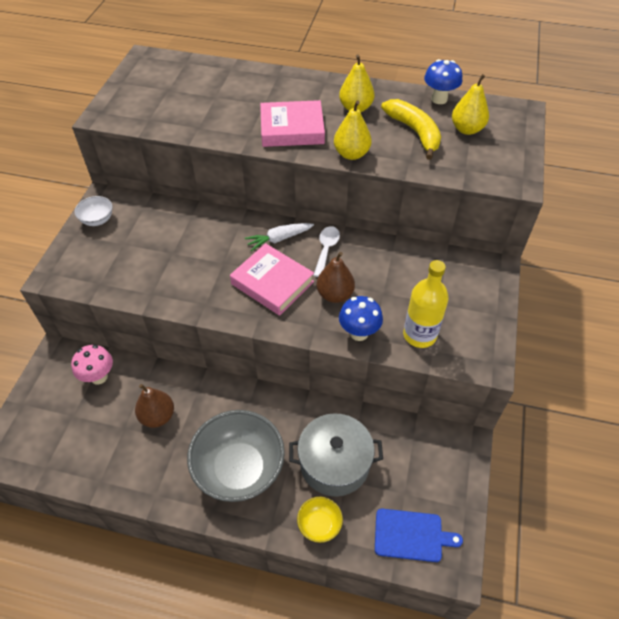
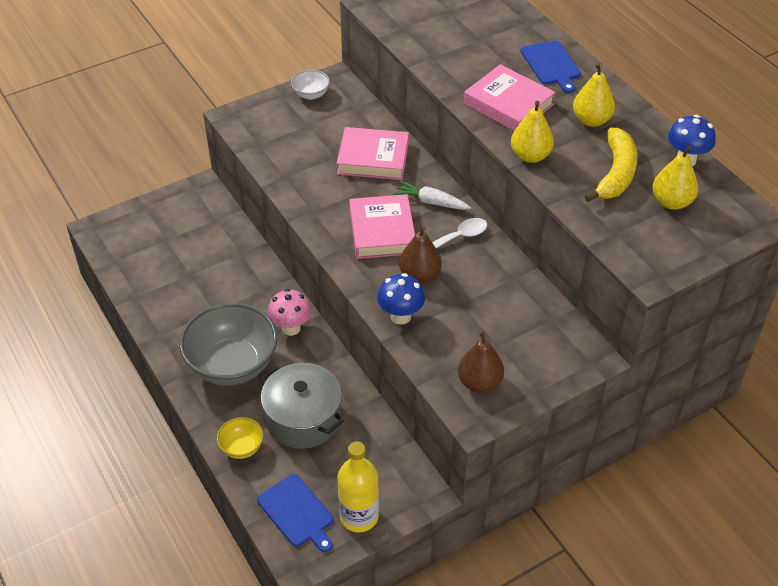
camera: 45 degrees right, 5 degrees down
(99, 377) = (212, 226): pink mushroom -> pink mushroom (291, 328)
(157, 416) = (220, 284): brown pear -> brown pear (479, 383)
(202, 236) = (373, 158): none -> pink book
(284, 87) = (551, 65): none -> blue cutting board
(419, 335) = (447, 355): yellow bottle -> yellow bottle (359, 516)

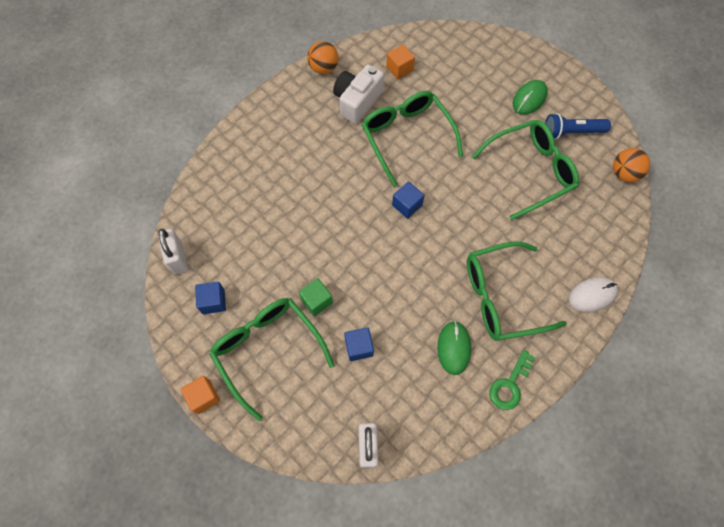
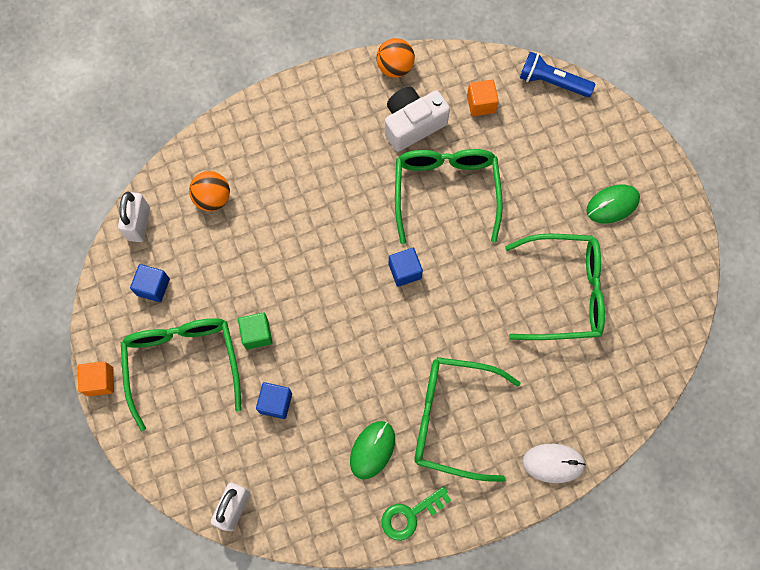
camera: 25 degrees right, 5 degrees up
(571, 132) = (639, 267): blue flashlight -> blue flashlight (552, 82)
(624, 173) = (672, 343): orange ball -> orange ball (213, 198)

**What you need to do**
Which lines run from the one that holds "(202, 236) = (373, 158): none -> pink book" to the final line of the records above? Return them exactly, and skip the pictures.

**Solution to the problem**
(202, 236) = (373, 158): none -> pink book
(284, 87) = (551, 65): none -> blue cutting board
(419, 335) = (447, 355): yellow bottle -> yellow bottle (359, 516)

camera: 25 degrees right, 5 degrees up
(571, 132) = (639, 267): blue flashlight -> blue flashlight (552, 82)
(624, 173) = (672, 343): orange ball -> orange ball (213, 198)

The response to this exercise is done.